- What is required
Return all the entries exactly. No pictures.

╭──

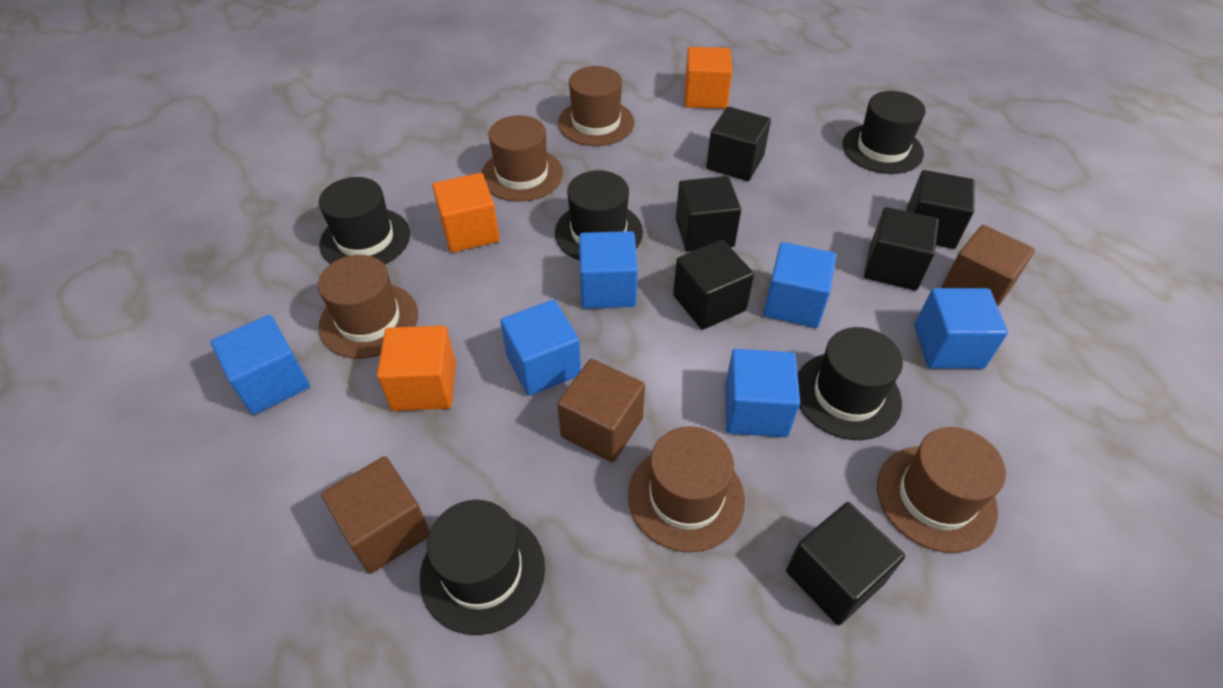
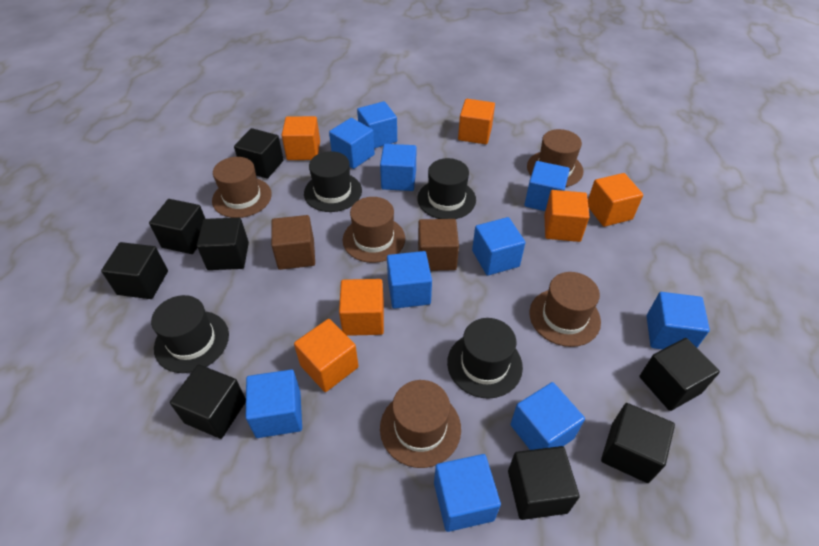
black cube: 6 -> 8
black hat: 5 -> 4
blue cube: 6 -> 10
brown cube: 3 -> 2
orange cube: 3 -> 6

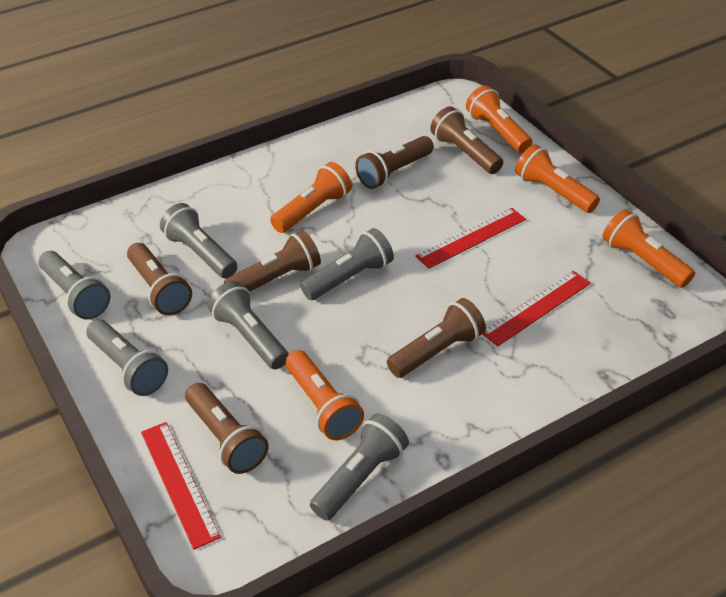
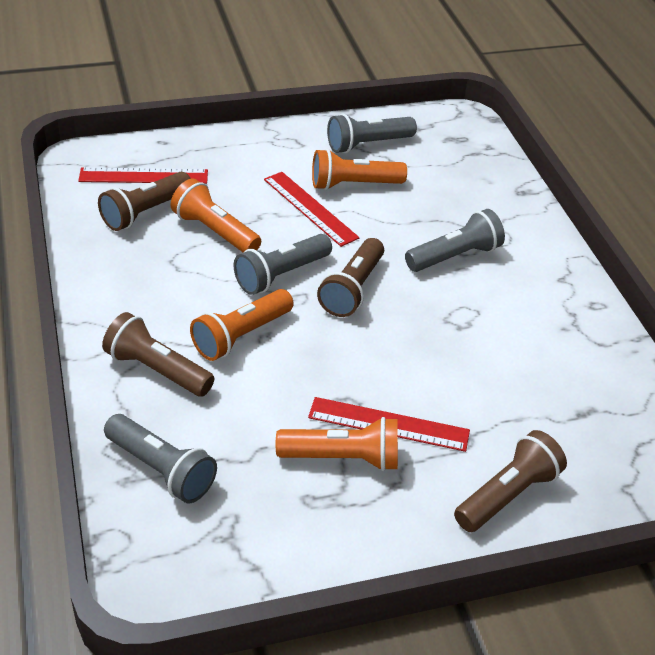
brown flashlight: 6 -> 4
grey flashlight: 6 -> 4
orange flashlight: 5 -> 4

╰──

- Result of the task
black cube: 6 -> 8
black hat: 5 -> 4
blue cube: 6 -> 10
brown cube: 3 -> 2
orange cube: 3 -> 6

brown flashlight: 6 -> 4
grey flashlight: 6 -> 4
orange flashlight: 5 -> 4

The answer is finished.